━━━━━ RECORDS FOR THE EXERCISE ━━━━━

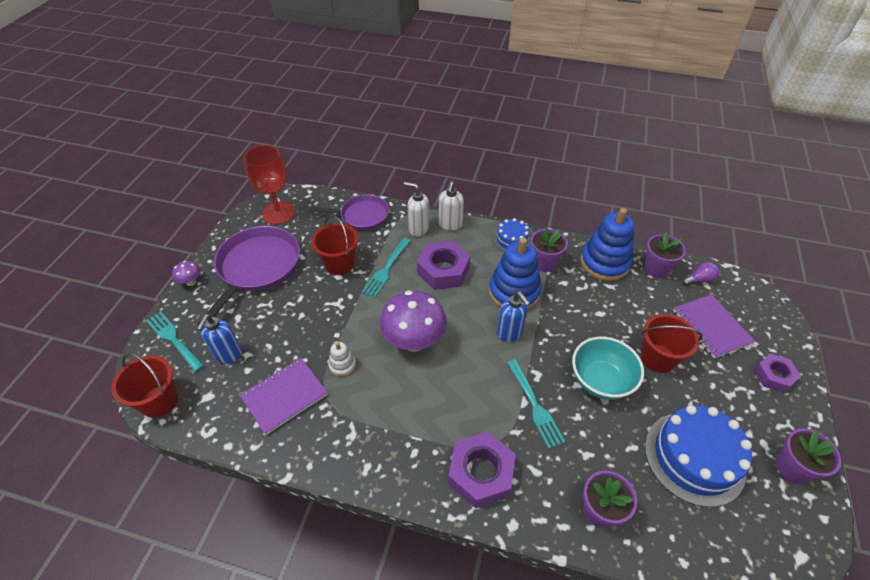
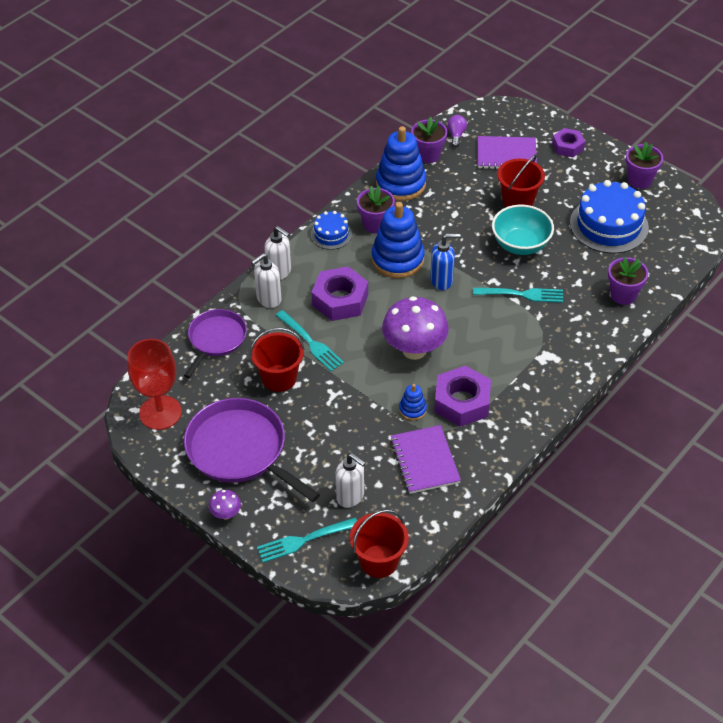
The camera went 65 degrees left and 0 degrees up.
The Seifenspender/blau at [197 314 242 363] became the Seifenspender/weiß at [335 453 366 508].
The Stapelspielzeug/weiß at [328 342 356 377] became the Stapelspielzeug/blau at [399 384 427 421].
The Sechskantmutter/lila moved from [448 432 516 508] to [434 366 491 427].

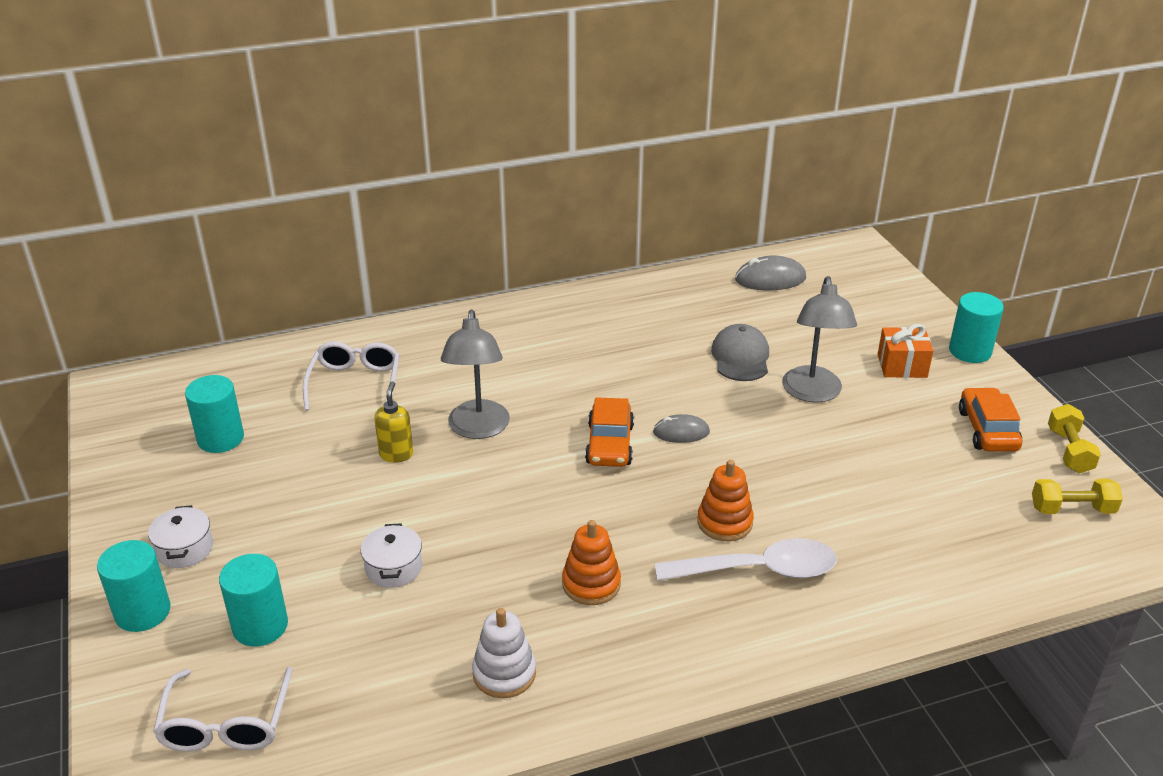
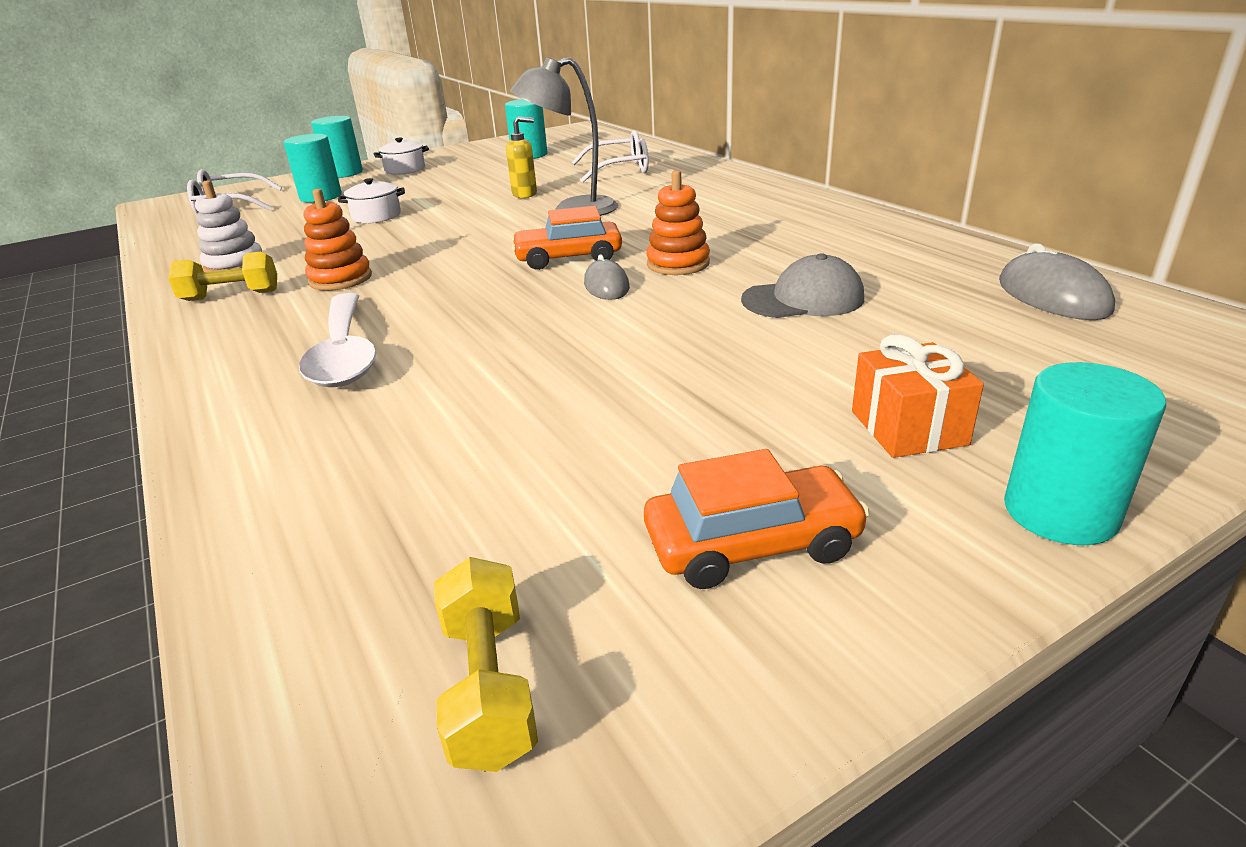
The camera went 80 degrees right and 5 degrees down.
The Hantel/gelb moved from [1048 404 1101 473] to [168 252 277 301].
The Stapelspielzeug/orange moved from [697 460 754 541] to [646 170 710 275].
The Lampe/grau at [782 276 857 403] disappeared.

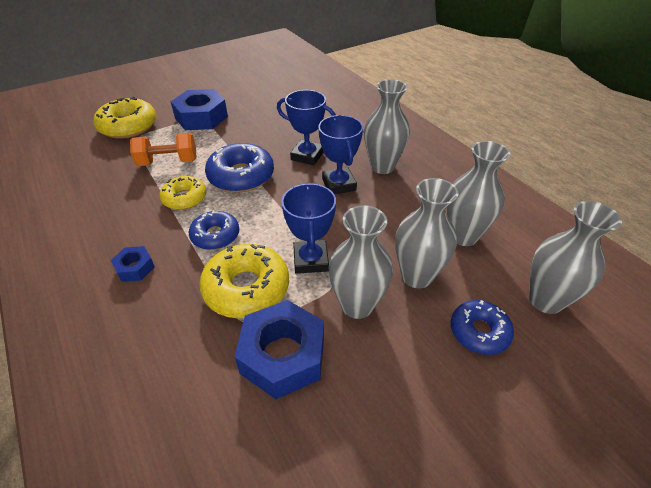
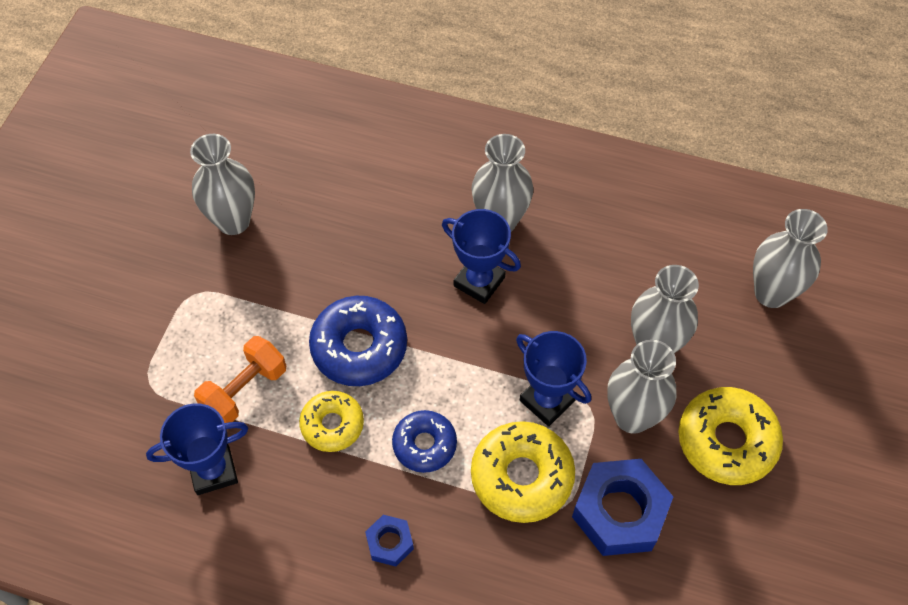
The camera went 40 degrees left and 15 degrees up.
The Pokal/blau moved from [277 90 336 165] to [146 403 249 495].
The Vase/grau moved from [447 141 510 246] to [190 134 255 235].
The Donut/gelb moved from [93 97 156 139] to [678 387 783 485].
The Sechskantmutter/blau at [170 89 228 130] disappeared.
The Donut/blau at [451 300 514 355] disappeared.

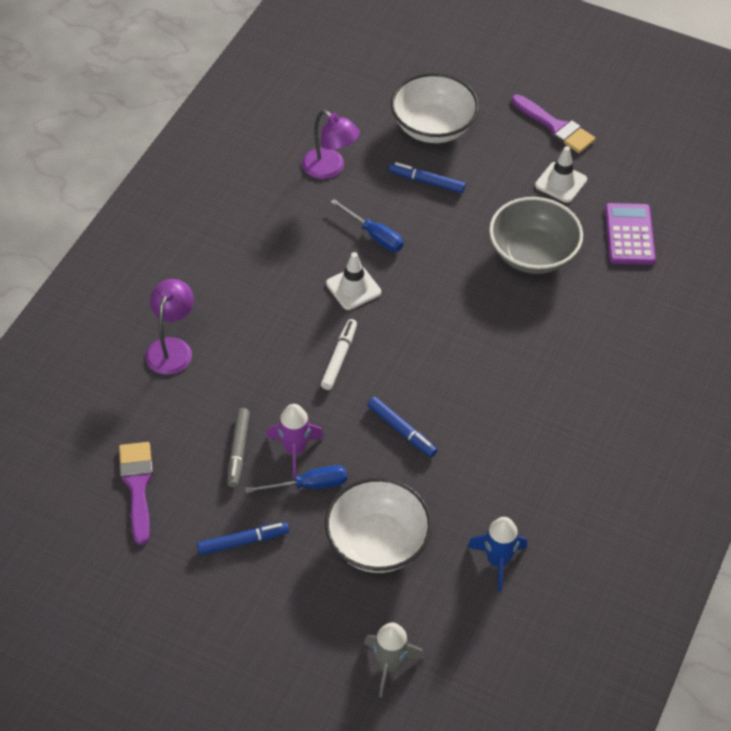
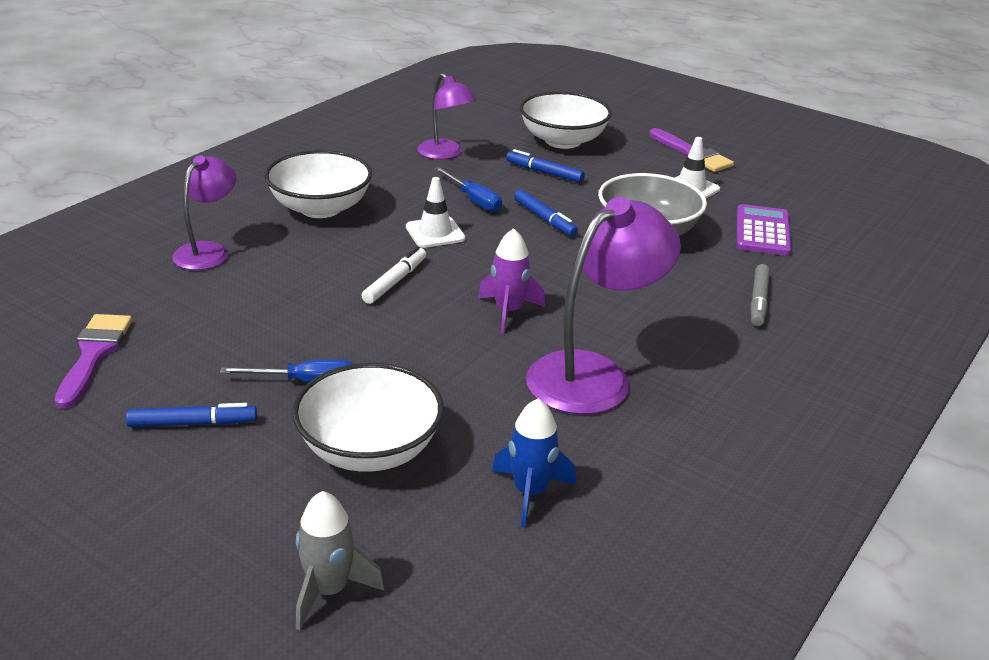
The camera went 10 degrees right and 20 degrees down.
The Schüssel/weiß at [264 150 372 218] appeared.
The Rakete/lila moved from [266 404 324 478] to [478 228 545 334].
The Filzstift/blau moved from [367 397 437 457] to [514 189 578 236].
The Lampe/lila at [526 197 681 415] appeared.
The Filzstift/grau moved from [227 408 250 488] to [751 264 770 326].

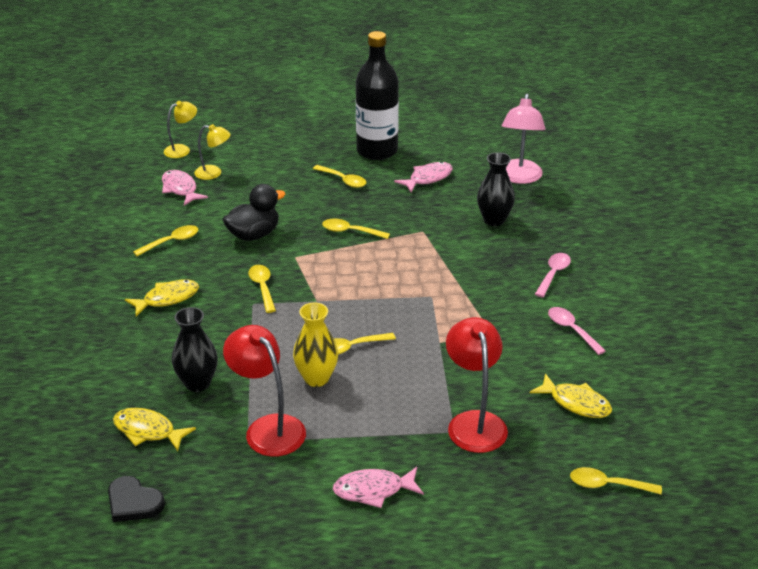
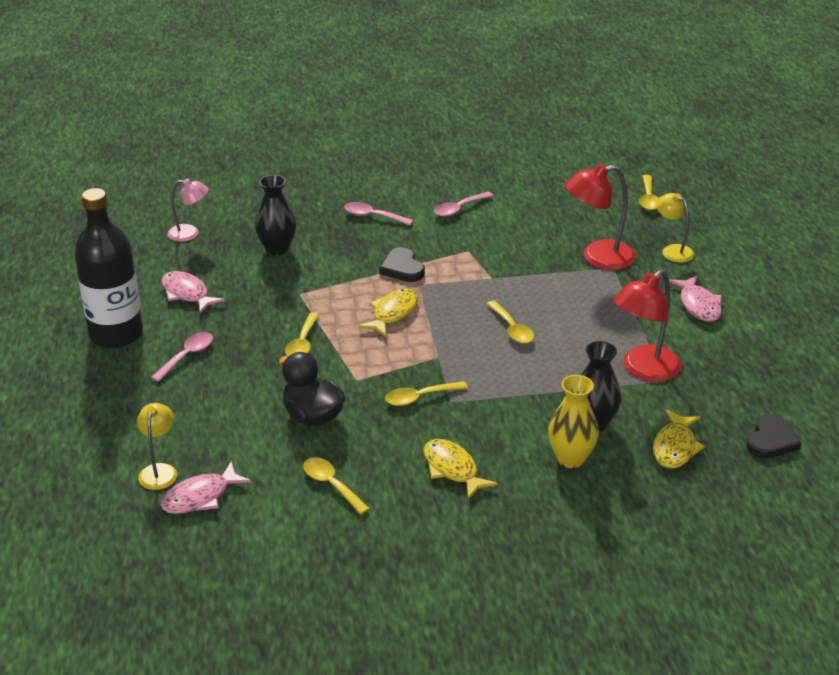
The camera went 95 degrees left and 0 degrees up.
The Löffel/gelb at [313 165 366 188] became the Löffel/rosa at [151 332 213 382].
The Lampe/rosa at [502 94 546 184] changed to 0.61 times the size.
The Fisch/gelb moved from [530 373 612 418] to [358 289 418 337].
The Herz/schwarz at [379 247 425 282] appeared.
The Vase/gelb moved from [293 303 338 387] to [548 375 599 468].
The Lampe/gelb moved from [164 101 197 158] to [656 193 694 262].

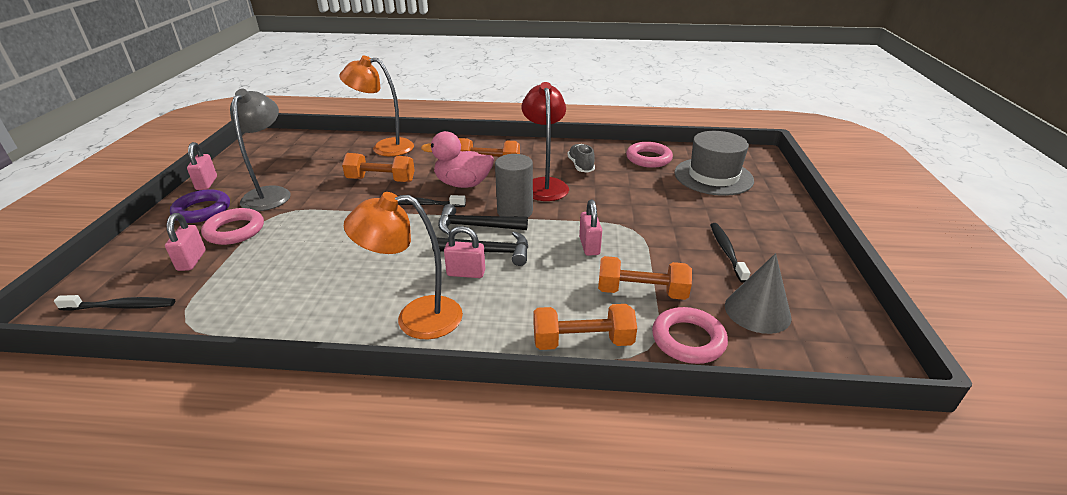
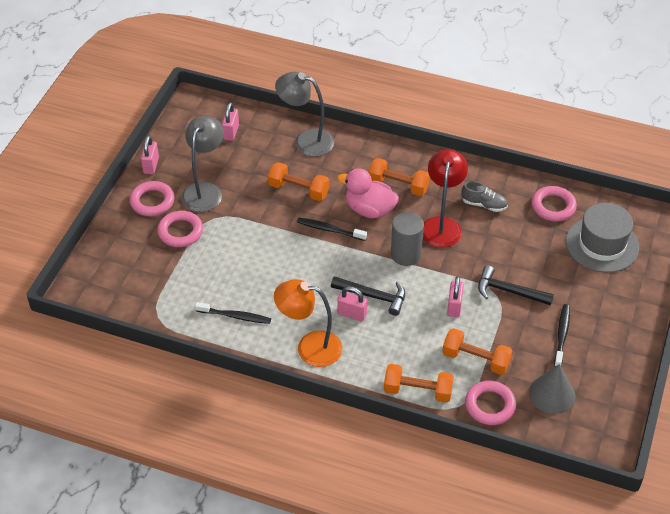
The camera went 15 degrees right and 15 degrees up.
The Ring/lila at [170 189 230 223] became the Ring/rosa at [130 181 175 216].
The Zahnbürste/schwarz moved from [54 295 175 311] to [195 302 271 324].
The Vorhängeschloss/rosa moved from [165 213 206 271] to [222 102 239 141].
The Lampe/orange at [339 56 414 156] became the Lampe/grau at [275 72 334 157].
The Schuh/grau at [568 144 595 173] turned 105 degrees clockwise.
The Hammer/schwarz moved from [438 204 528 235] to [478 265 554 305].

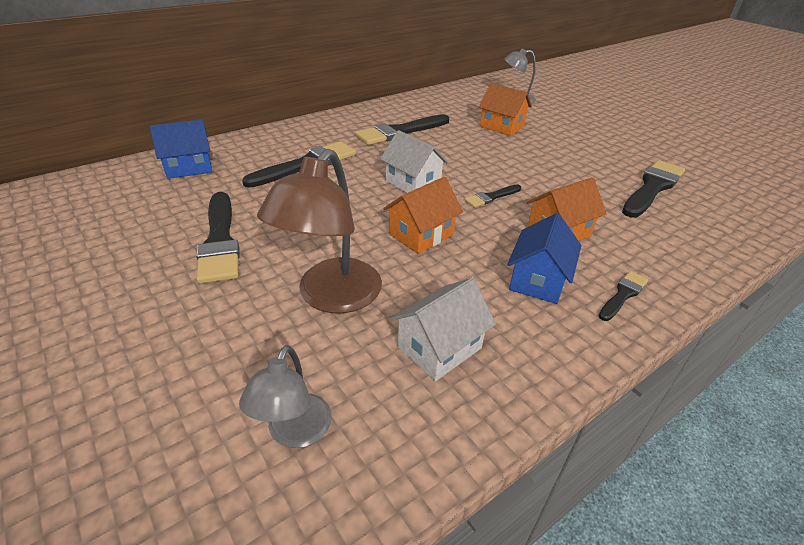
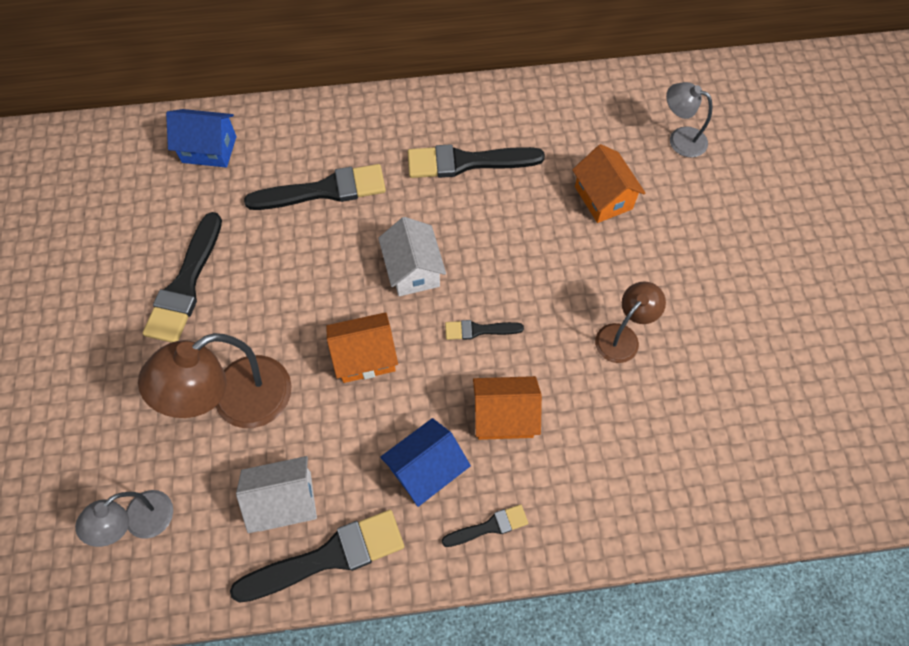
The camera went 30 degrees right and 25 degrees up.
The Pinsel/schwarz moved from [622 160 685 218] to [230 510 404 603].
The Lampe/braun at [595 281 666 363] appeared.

━━━━━

WORK ORDER: Exact duplication is required for the lines above, from the line that contains "The Seifenspender/blau at" to the line that contains "The Stapelspielzeug/weiß at", inclusive; omit all others.

TASK ANSWER:
The Seifenspender/blau at [197 314 242 363] became the Seifenspender/weiß at [335 453 366 508].
The Stapelspielzeug/weiß at [328 342 356 377] became the Stapelspielzeug/blau at [399 384 427 421].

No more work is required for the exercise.